* _WORK INSTRUCTIONS_:
Look through the data below. Show each line where the string "switch" occurs.

* _RECORD EXTRACTS_:
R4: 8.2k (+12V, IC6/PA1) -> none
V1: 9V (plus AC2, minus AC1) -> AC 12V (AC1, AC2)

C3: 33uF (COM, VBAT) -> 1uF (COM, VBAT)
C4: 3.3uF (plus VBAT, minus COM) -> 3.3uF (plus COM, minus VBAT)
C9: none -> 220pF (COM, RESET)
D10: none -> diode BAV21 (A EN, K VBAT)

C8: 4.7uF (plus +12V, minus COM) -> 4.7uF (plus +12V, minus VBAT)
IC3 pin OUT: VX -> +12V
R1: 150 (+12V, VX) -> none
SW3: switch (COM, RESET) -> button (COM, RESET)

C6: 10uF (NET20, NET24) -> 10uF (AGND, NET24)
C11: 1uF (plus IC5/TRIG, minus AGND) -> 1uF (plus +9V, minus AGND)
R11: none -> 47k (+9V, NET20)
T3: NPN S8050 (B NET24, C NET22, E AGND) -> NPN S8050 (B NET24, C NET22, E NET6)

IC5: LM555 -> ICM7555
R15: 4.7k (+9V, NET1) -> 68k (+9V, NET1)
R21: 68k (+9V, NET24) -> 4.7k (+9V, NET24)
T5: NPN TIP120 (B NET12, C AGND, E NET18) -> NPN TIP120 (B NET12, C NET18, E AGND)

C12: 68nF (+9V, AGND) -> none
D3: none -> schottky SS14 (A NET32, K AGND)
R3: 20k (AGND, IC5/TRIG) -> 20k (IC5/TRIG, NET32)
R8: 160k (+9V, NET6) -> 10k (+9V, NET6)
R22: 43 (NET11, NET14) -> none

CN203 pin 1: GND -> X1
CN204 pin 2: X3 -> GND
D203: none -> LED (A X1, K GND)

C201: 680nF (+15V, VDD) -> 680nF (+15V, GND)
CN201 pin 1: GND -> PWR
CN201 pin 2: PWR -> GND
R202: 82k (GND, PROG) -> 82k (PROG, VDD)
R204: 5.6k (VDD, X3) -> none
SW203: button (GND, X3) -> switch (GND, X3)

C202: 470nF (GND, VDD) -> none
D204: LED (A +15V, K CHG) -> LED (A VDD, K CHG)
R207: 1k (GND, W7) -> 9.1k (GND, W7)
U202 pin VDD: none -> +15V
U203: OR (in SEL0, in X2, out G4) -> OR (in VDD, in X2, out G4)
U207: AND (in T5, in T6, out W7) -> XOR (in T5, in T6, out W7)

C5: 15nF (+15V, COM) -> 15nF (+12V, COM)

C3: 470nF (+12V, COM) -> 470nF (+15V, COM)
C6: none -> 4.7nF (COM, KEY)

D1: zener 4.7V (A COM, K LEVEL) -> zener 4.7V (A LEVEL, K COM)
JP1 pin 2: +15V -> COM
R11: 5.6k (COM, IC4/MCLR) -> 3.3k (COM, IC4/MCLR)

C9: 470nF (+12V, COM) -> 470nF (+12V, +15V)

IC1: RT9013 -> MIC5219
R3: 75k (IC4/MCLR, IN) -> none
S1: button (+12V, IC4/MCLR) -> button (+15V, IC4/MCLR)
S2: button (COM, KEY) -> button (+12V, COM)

* _ANSWER SECTION_:
SW3: switch (COM, RESET) -> button (COM, RESET)
SW203: button (GND, X3) -> switch (GND, X3)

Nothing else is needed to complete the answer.